- Your assignment
Skip every picture, then write out exactly the lines of the listing below from the line that contains "MIC2 pin VCC: none -> 5V" through the final line.

- Supplied material
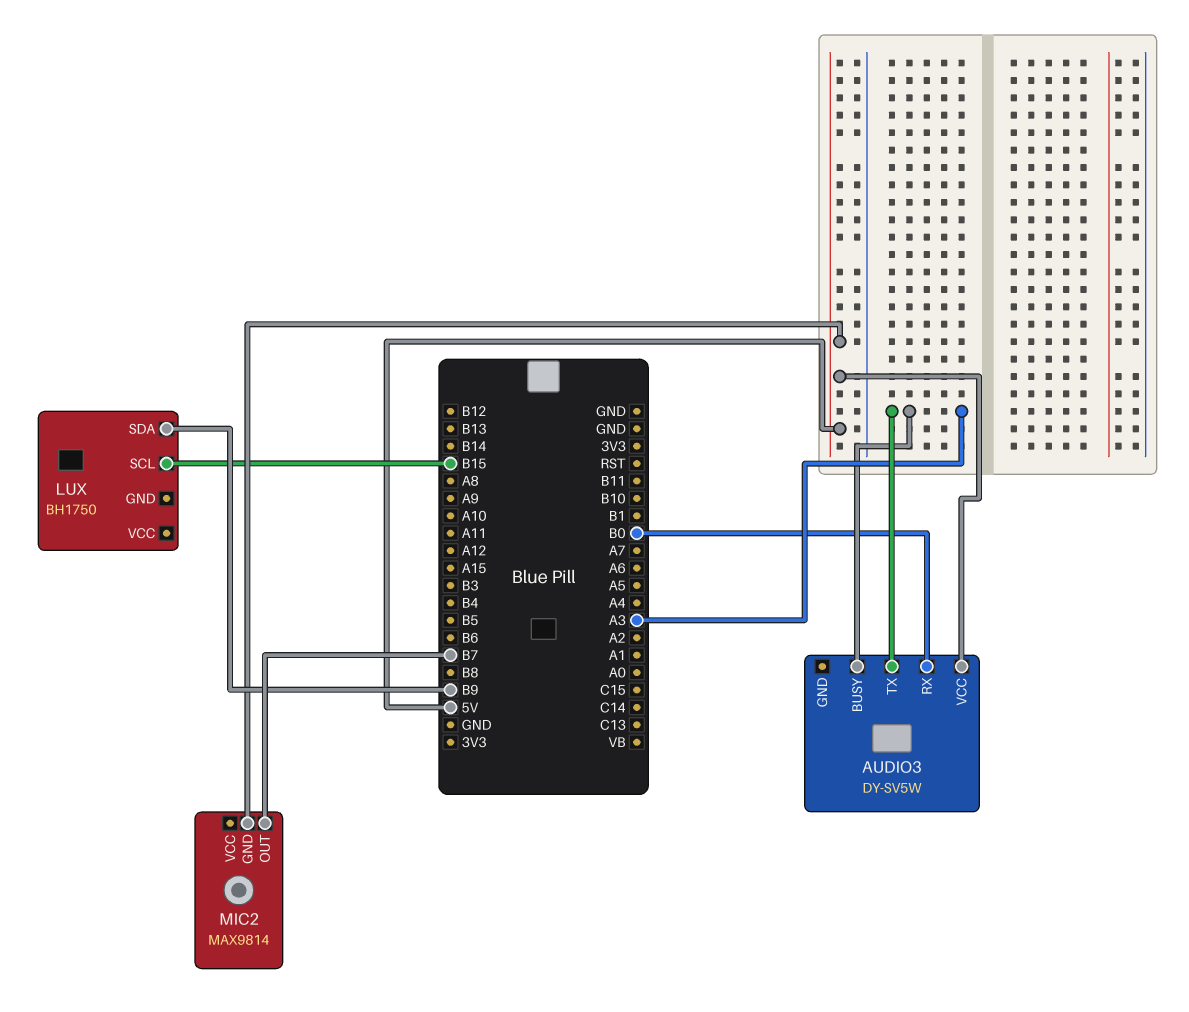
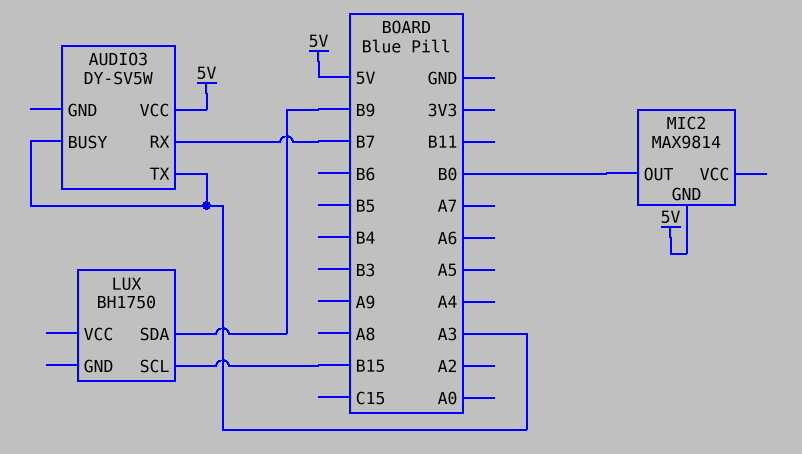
AUDIO3 pin RX: B0 -> B7
MIC2 pin OUT: B7 -> B0

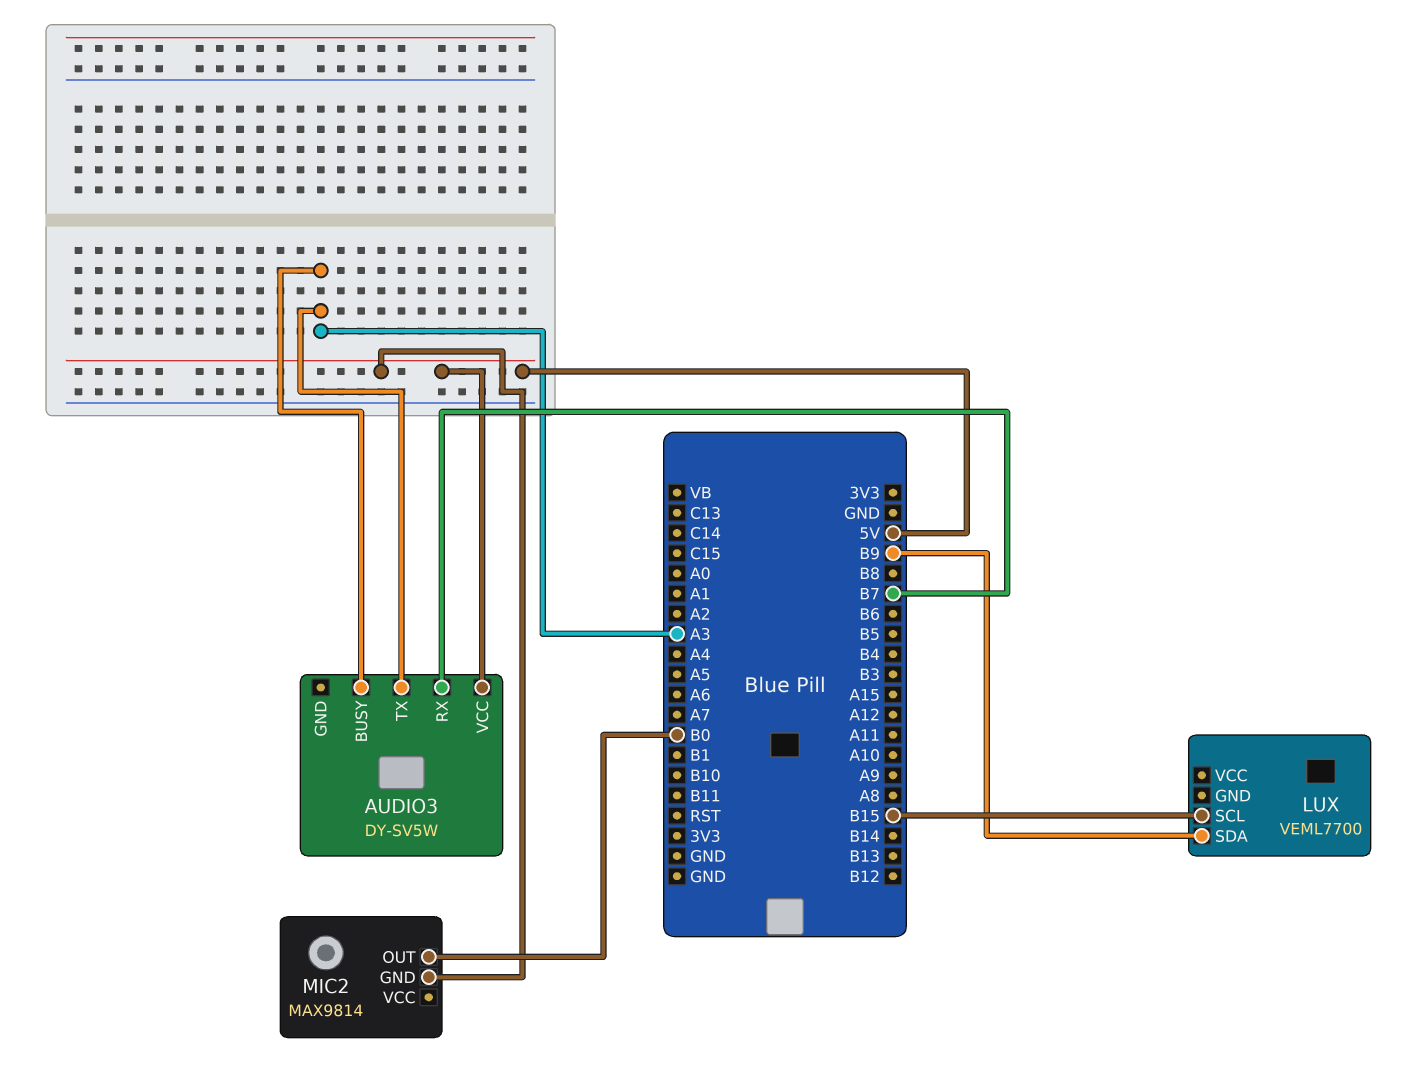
LUX: BH1750 -> VEML7700

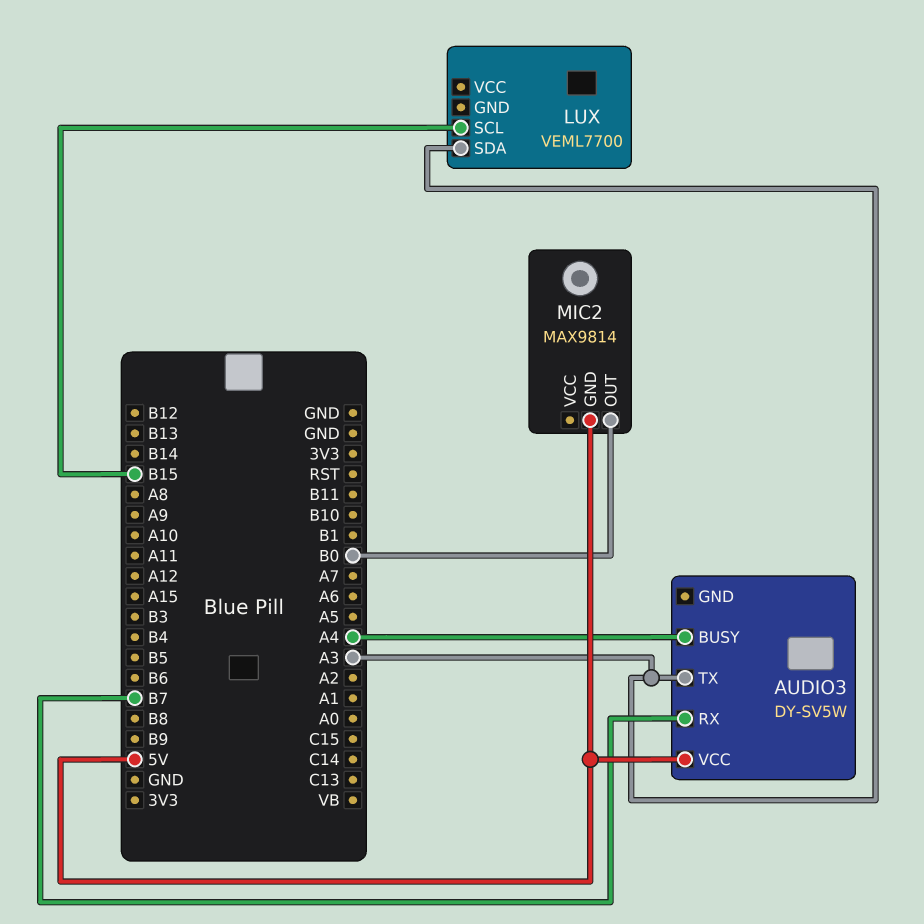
AUDIO3 pin BUSY: A3 -> A4
LUX pin SDA: B9 -> A3

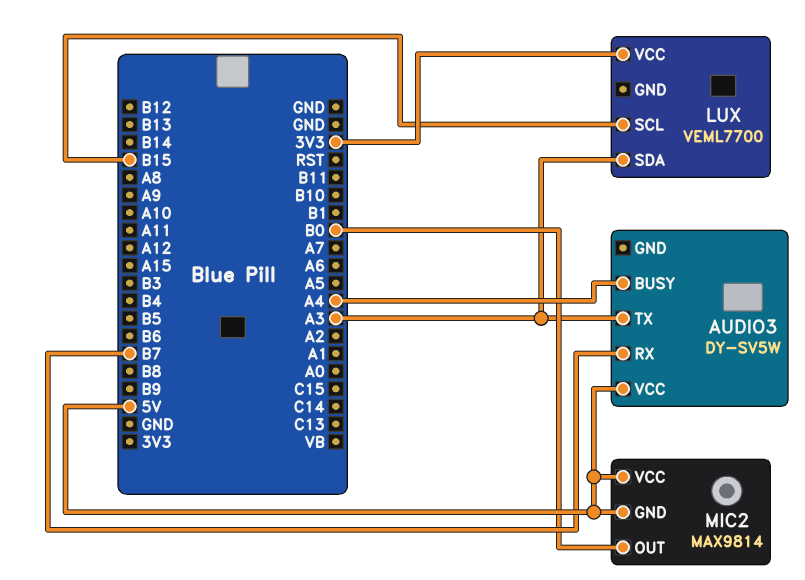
LUX pin VCC: none -> 3V3
MIC2 pin VCC: none -> 5V

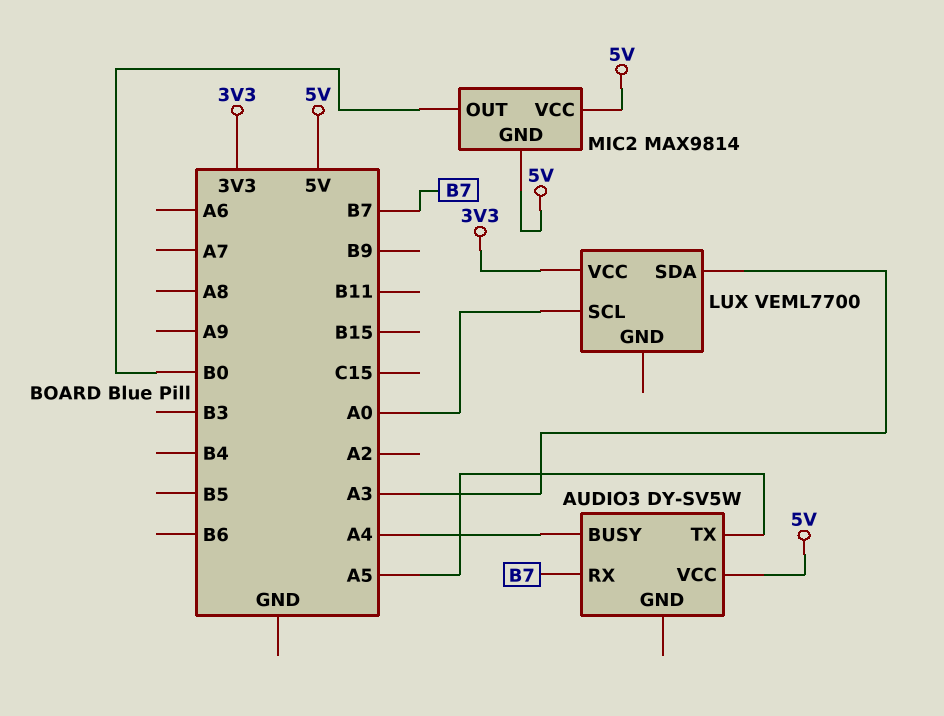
AUDIO3 pin TX: A3 -> A5
LUX pin SCL: B15 -> A0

- Exercise answer
MIC2 pin VCC: none -> 5V

AUDIO3 pin TX: A3 -> A5
LUX pin SCL: B15 -> A0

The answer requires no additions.